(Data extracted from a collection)
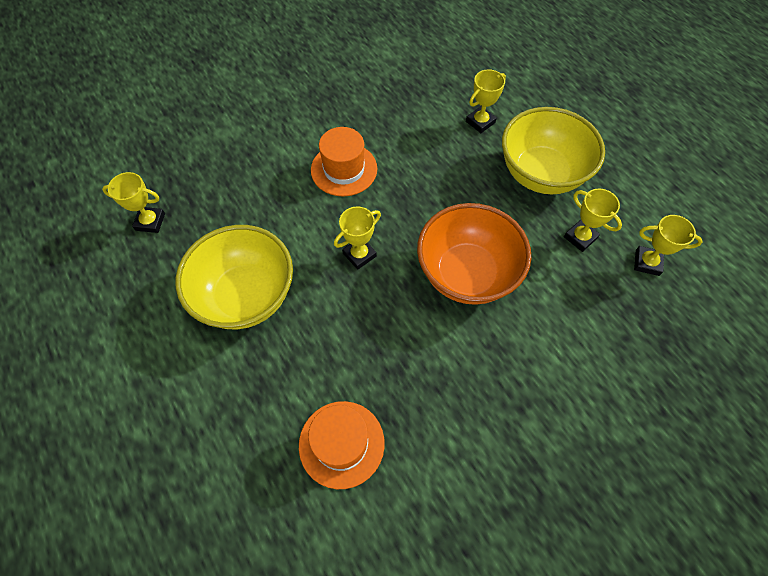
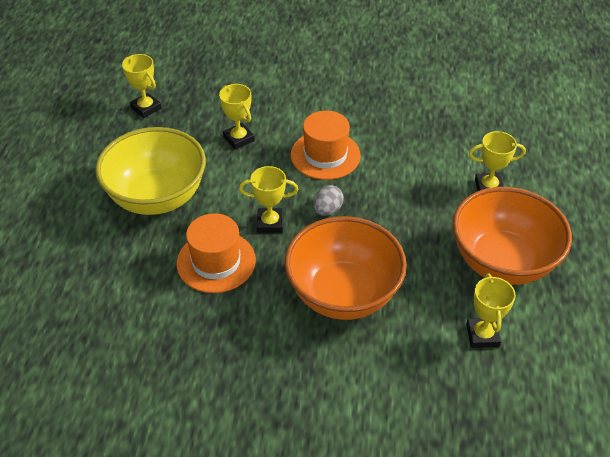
camera: 40 degrees right, 15 degrees down
orange hat [299,401,385,489] -> orange hat moved to [177,213,256,293]
yellow bowl [502,107,605,194] -> orange bowl [452,187,572,285]
yellow trophy [634,215,703,276] -> yellow trophy moved to [219,84,255,150]
none -> grey egg [313,185,344,216]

▸ Task brief: When a line of the entries contains the word "yellow", it counts toward the total; reply with that total alone.

▸ Written response: 2